## YOUR INSTRUCTIONS
Only an exact repeat of the listing, without its images, counts as the answer.

## GIVEN MATERIAL

################

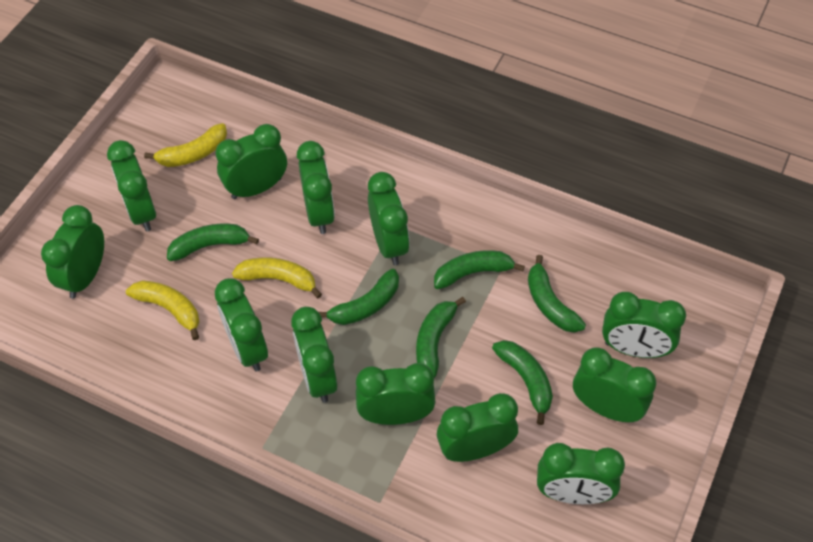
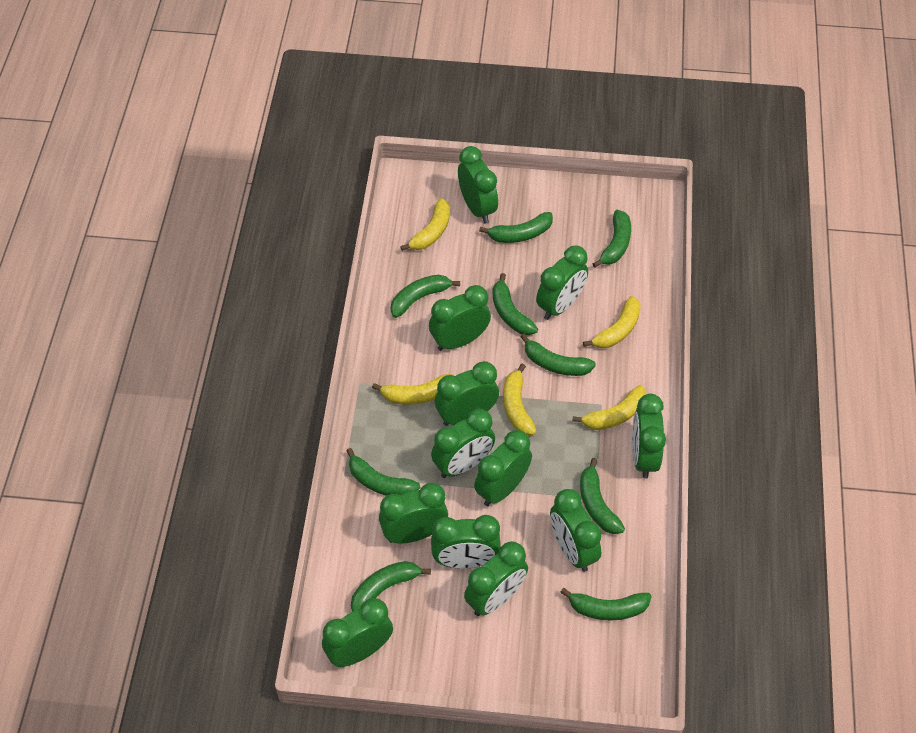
green banana: 6 -> 9
yellow banana: 3 -> 5

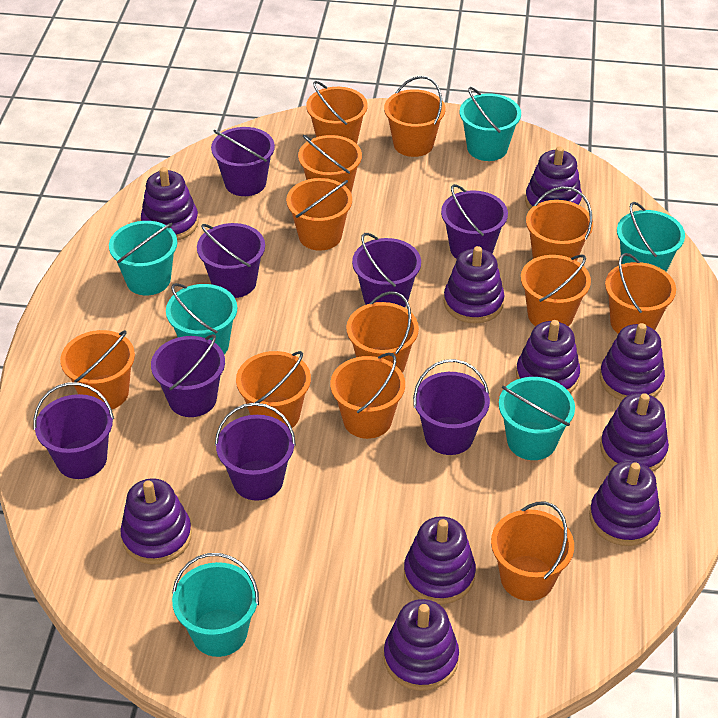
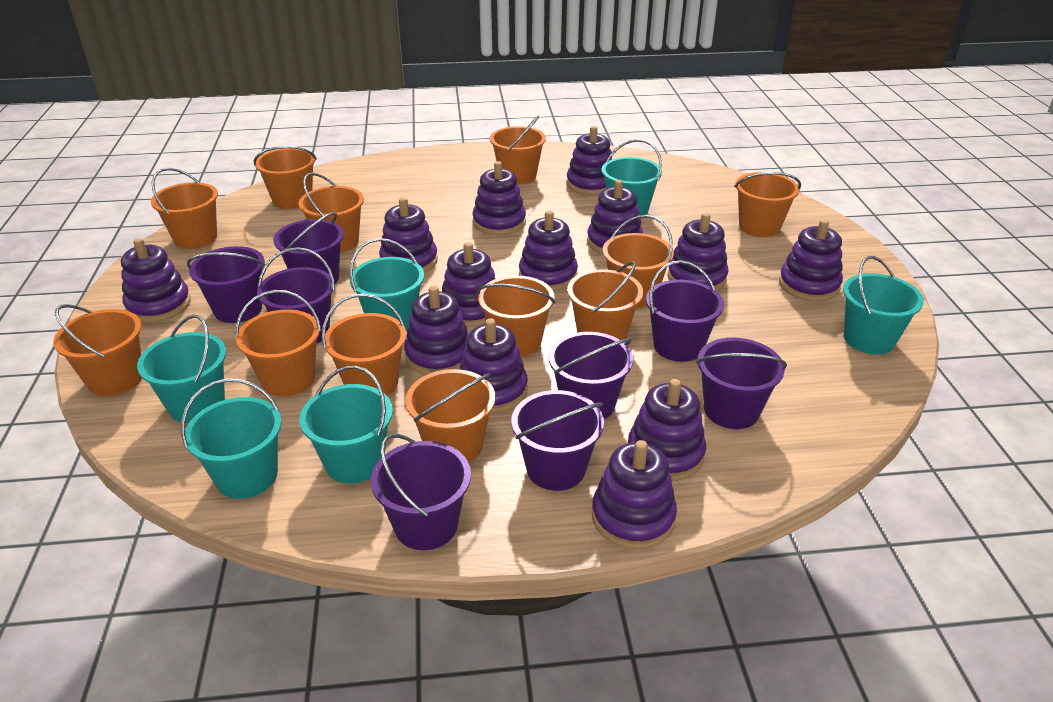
purple stacking toy: 10 -> 13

################

## EXERCISE RESULT
green banana: 6 -> 9
yellow banana: 3 -> 5

purple stacking toy: 10 -> 13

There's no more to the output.